**What you are asked to do:** Beginning with the line that contains "R3: none -> 62k (+9V, GND)", transcribe every line through the end of the entries exactly as written, and reproduce nothing else.

Before-and-after change records
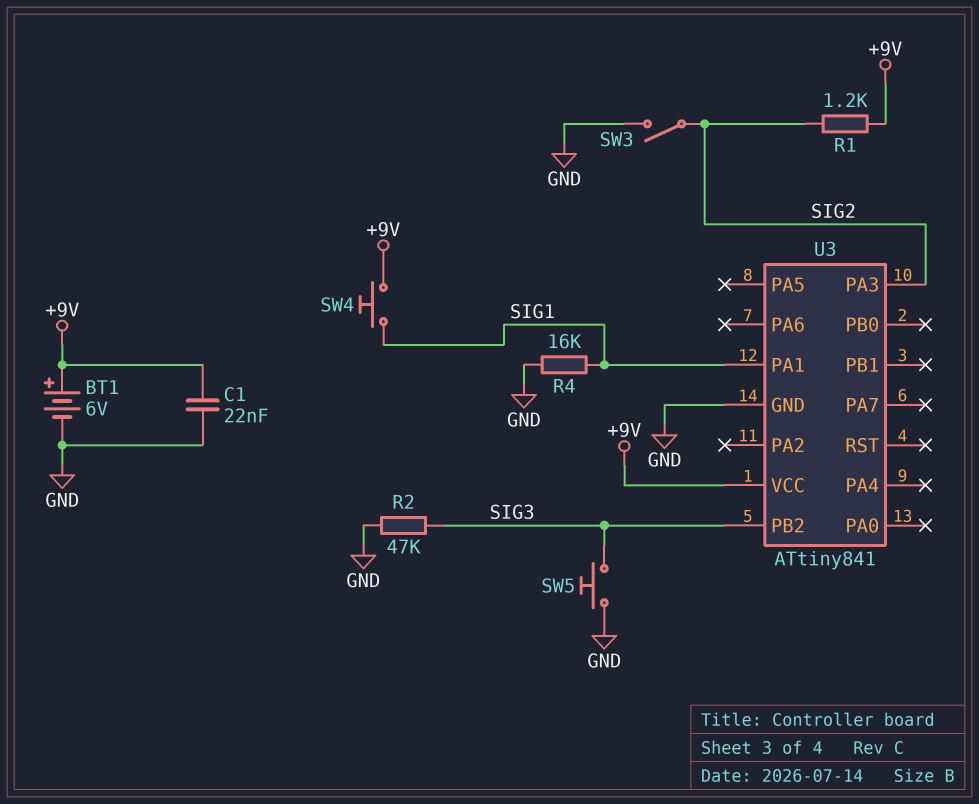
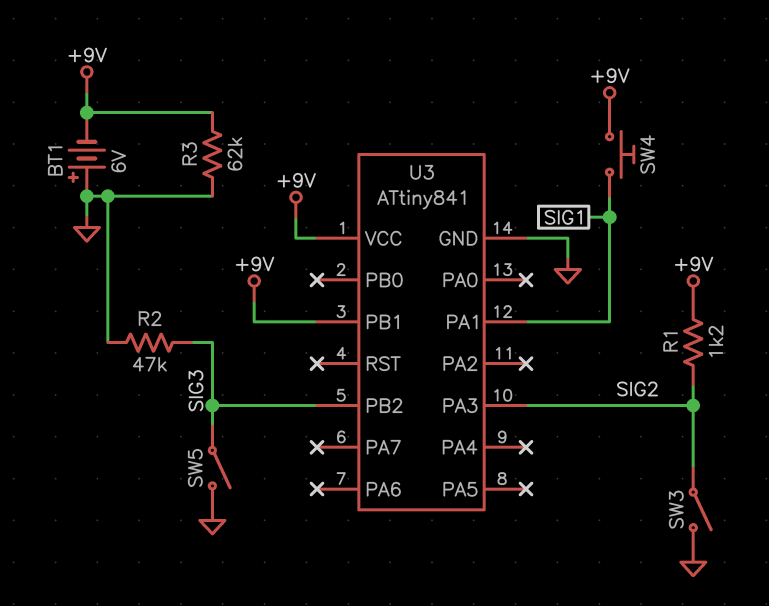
BT1: 6V (plus +9V, minus GND) -> 6V (plus GND, minus +9V)
C1: 22nF (+9V, GND) -> none
R3: none -> 62k (+9V, GND)
R4: 16k (GND, SIG1) -> none
SW5: button (GND, SIG3) -> switch (GND, SIG3)
U3 pin PB1: none -> +9V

**Written answer:**
R3: none -> 62k (+9V, GND)
R4: 16k (GND, SIG1) -> none
SW5: button (GND, SIG3) -> switch (GND, SIG3)
U3 pin PB1: none -> +9V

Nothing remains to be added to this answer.